Output range, inclusive: from the line containing "C5: 470nF (GND, N23) -> 10nF (GND, N23)" to the line containing "SW3: button (GND, n8) -> button (VS, n8)". Restate those lines from the data below word for word and only those.

------ EXERCISE MATERIAL ------

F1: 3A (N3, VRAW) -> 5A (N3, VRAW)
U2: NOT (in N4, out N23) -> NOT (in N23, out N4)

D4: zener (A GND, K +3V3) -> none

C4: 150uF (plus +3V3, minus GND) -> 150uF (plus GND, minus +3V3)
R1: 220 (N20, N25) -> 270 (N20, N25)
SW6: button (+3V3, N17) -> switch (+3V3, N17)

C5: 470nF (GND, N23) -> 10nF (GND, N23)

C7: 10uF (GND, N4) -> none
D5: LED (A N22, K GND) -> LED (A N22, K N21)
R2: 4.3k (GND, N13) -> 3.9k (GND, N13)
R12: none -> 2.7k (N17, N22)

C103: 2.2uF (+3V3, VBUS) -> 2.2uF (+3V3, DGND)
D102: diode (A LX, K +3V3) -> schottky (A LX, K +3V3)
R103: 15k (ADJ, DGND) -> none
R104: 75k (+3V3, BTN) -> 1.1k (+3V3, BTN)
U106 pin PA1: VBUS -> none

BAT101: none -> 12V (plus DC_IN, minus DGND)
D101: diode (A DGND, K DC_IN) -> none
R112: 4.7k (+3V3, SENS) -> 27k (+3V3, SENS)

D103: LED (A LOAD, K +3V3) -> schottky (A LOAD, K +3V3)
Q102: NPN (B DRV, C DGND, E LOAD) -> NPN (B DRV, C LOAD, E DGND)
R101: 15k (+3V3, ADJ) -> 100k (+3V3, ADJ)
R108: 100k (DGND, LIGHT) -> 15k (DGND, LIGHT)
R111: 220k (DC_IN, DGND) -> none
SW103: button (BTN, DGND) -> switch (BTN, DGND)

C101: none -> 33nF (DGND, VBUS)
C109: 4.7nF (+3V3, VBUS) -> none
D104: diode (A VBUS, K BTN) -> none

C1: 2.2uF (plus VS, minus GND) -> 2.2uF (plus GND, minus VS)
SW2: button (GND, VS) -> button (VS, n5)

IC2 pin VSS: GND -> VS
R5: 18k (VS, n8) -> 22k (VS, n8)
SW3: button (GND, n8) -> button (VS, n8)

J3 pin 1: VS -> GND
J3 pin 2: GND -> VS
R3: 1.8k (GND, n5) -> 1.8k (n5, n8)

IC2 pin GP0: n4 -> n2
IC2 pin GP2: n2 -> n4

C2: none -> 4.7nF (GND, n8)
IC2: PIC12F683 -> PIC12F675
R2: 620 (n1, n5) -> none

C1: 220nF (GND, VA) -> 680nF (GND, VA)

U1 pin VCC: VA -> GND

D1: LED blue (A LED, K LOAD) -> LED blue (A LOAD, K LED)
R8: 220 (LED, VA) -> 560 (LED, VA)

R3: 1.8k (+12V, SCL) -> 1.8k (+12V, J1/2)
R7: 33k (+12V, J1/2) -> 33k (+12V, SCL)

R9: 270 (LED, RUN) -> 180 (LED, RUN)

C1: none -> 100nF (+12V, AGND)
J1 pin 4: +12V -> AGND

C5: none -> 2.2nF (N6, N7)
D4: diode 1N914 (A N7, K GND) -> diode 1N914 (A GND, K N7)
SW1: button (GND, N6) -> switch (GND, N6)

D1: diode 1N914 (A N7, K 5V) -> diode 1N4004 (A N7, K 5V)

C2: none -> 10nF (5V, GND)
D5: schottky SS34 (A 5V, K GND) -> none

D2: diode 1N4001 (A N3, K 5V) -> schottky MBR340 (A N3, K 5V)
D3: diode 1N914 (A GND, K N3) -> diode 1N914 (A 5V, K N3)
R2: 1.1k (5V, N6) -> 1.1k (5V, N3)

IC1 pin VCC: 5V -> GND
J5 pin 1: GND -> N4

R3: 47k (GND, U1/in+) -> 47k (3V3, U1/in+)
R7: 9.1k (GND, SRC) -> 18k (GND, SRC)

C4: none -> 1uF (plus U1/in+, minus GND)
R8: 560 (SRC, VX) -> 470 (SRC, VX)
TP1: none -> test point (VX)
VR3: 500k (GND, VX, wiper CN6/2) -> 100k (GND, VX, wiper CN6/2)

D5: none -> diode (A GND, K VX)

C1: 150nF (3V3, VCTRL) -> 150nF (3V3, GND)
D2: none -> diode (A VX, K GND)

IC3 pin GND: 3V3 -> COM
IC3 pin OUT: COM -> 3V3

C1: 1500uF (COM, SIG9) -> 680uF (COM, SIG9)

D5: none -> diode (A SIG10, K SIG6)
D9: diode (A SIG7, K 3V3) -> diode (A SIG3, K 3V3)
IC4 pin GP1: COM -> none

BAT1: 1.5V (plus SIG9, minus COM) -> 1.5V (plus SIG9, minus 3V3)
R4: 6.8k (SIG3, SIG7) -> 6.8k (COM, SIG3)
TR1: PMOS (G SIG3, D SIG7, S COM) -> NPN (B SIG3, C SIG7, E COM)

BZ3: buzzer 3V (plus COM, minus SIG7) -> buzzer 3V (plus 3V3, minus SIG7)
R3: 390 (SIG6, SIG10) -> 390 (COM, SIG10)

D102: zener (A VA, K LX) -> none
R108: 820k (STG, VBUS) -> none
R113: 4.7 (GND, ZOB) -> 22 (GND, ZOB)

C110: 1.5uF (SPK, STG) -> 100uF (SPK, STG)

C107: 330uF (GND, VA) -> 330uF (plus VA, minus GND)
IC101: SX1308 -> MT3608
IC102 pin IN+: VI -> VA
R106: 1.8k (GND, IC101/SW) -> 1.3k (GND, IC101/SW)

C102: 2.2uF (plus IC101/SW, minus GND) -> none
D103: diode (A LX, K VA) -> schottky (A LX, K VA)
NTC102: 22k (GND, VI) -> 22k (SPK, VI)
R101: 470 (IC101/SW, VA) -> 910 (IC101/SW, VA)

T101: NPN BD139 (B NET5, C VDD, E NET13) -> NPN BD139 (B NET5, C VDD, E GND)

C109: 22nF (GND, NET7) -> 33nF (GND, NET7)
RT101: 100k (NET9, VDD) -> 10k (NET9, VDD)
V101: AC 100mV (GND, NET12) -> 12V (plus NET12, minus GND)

------

_EXPECTED ANSWER_
C5: 470nF (GND, N23) -> 10nF (GND, N23)

C7: 10uF (GND, N4) -> none
D5: LED (A N22, K GND) -> LED (A N22, K N21)
R2: 4.3k (GND, N13) -> 3.9k (GND, N13)
R12: none -> 2.7k (N17, N22)

C103: 2.2uF (+3V3, VBUS) -> 2.2uF (+3V3, DGND)
D102: diode (A LX, K +3V3) -> schottky (A LX, K +3V3)
R103: 15k (ADJ, DGND) -> none
R104: 75k (+3V3, BTN) -> 1.1k (+3V3, BTN)
U106 pin PA1: VBUS -> none

BAT101: none -> 12V (plus DC_IN, minus DGND)
D101: diode (A DGND, K DC_IN) -> none
R112: 4.7k (+3V3, SENS) -> 27k (+3V3, SENS)

D103: LED (A LOAD, K +3V3) -> schottky (A LOAD, K +3V3)
Q102: NPN (B DRV, C DGND, E LOAD) -> NPN (B DRV, C LOAD, E DGND)
R101: 15k (+3V3, ADJ) -> 100k (+3V3, ADJ)
R108: 100k (DGND, LIGHT) -> 15k (DGND, LIGHT)
R111: 220k (DC_IN, DGND) -> none
SW103: button (BTN, DGND) -> switch (BTN, DGND)

C101: none -> 33nF (DGND, VBUS)
C109: 4.7nF (+3V3, VBUS) -> none
D104: diode (A VBUS, K BTN) -> none

C1: 2.2uF (plus VS, minus GND) -> 2.2uF (plus GND, minus VS)
SW2: button (GND, VS) -> button (VS, n5)

IC2 pin VSS: GND -> VS
R5: 18k (VS, n8) -> 22k (VS, n8)
SW3: button (GND, n8) -> button (VS, n8)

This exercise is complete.